** Prompt **
Within the listing below, please show every line carrying the string "turquoise".

** Information given **
━━━━━━━━

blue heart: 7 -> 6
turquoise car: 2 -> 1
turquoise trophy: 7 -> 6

━━━━━━━━

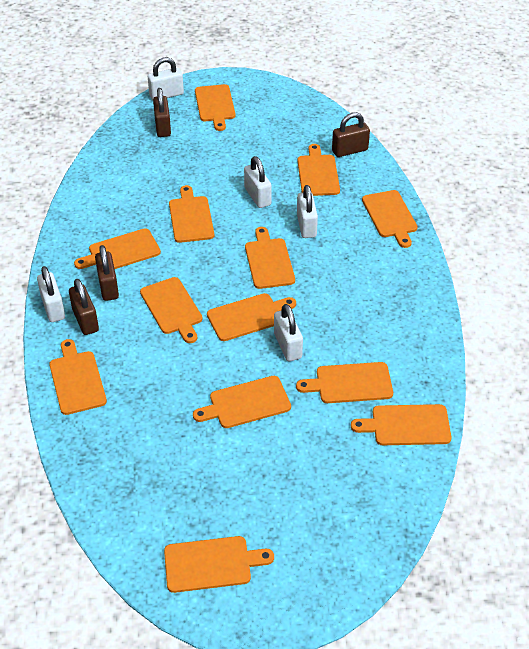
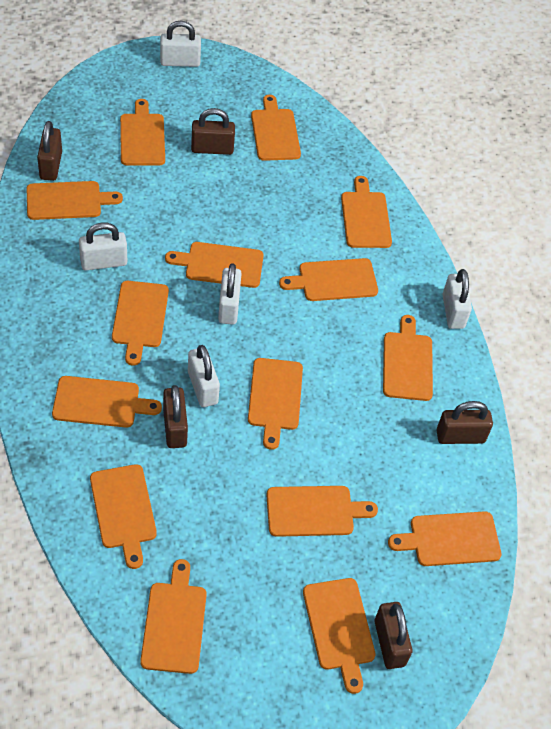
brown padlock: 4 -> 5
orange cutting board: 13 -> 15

━━━━━━━━

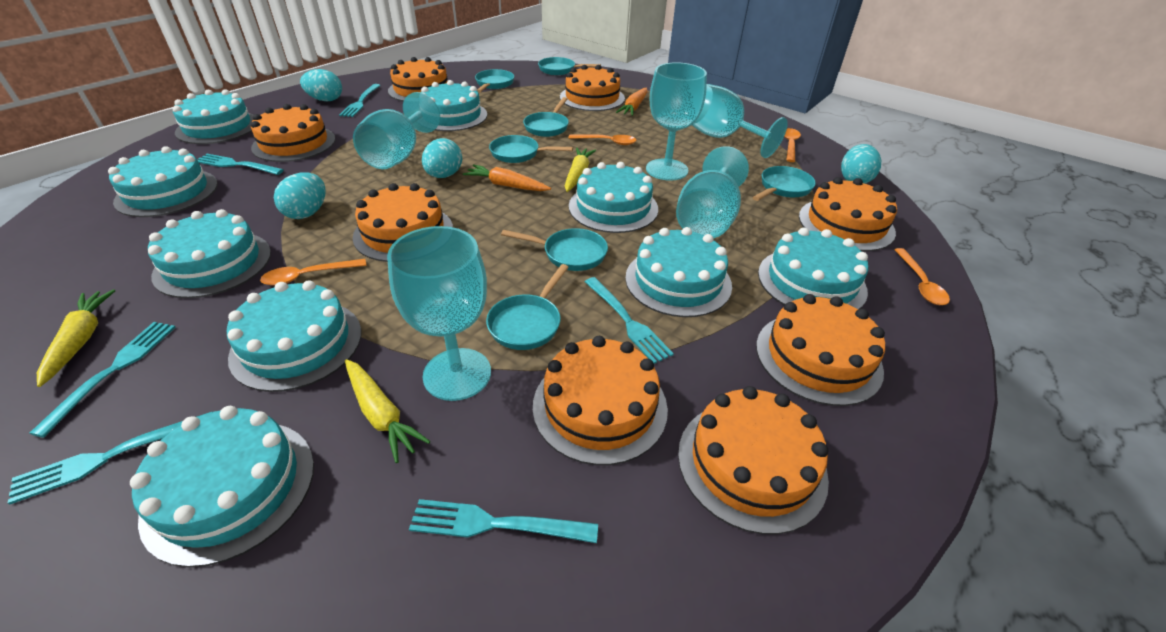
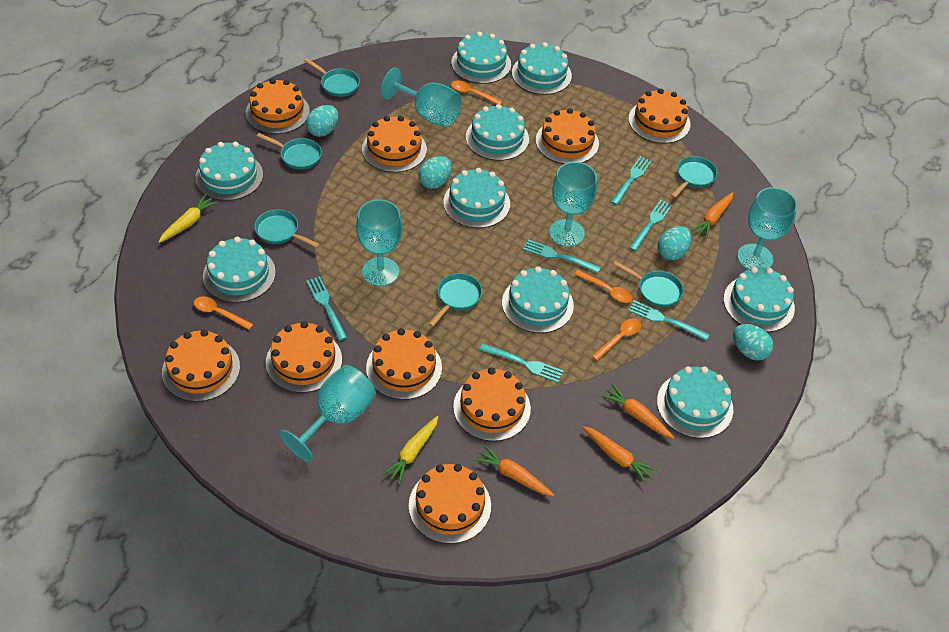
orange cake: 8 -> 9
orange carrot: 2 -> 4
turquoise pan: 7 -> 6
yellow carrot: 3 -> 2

━━━━━━━━

** Expected answer **
turquoise car: 2 -> 1
turquoise trophy: 7 -> 6
turquoise pan: 7 -> 6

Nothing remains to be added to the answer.